┌─ The records

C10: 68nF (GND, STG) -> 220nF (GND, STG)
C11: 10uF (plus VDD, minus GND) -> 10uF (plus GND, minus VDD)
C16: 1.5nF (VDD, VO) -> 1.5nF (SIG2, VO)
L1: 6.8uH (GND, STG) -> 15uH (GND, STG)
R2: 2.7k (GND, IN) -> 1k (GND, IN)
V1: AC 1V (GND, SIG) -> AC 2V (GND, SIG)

└─
┌─ The records

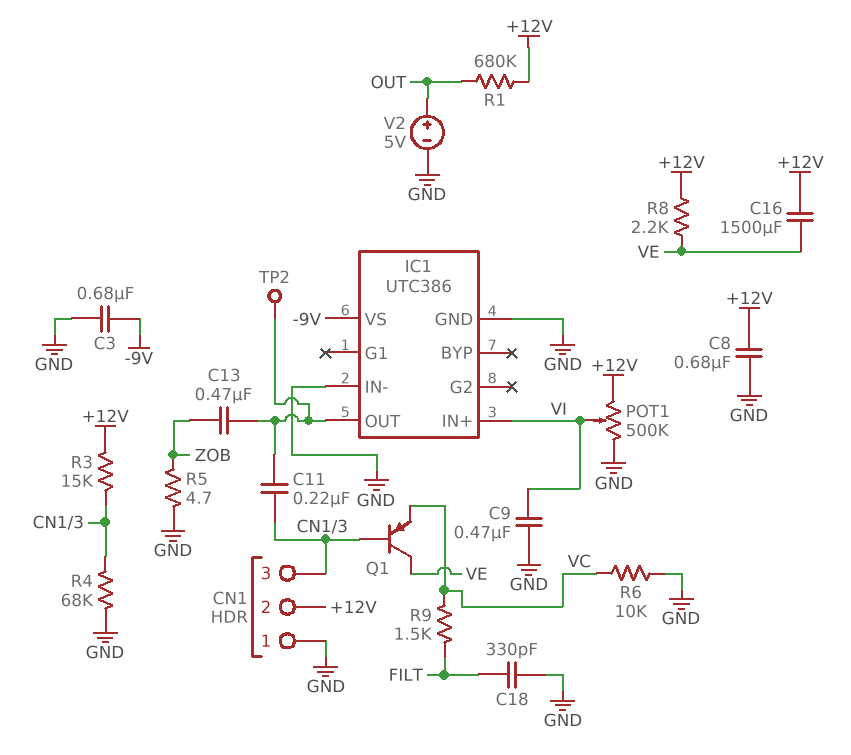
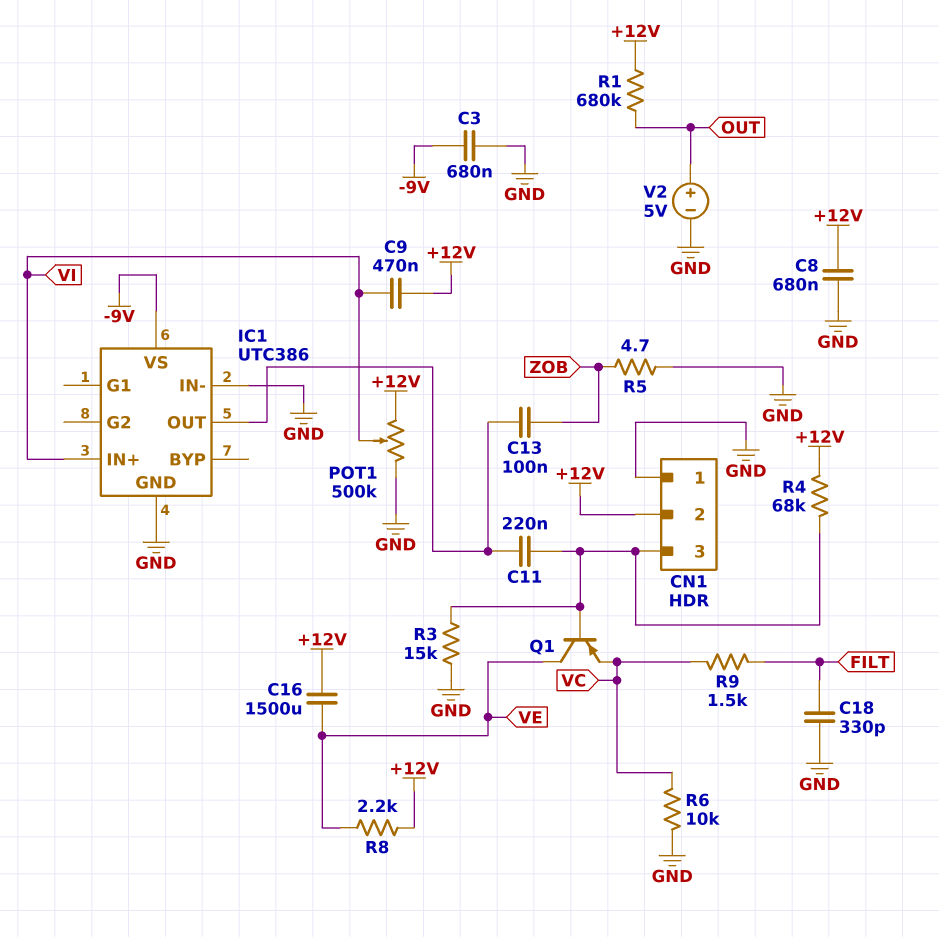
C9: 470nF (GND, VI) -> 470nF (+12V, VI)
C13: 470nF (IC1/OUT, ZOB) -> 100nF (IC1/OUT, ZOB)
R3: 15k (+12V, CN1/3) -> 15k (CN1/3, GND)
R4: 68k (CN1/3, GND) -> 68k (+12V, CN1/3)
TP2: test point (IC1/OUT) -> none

└─

### [What is required]
Starting at the line above that contains "C16: 1.5nF (VDD, VO) -> 1.5nF (SIG2, VO)", repeat each line exactly up to and including the line that contains "V1: AC 1V (GND, SIG) -> AC 2V (GND, SIG)", and stop there.

### [Answer section]
C16: 1.5nF (VDD, VO) -> 1.5nF (SIG2, VO)
L1: 6.8uH (GND, STG) -> 15uH (GND, STG)
R2: 2.7k (GND, IN) -> 1k (GND, IN)
V1: AC 1V (GND, SIG) -> AC 2V (GND, SIG)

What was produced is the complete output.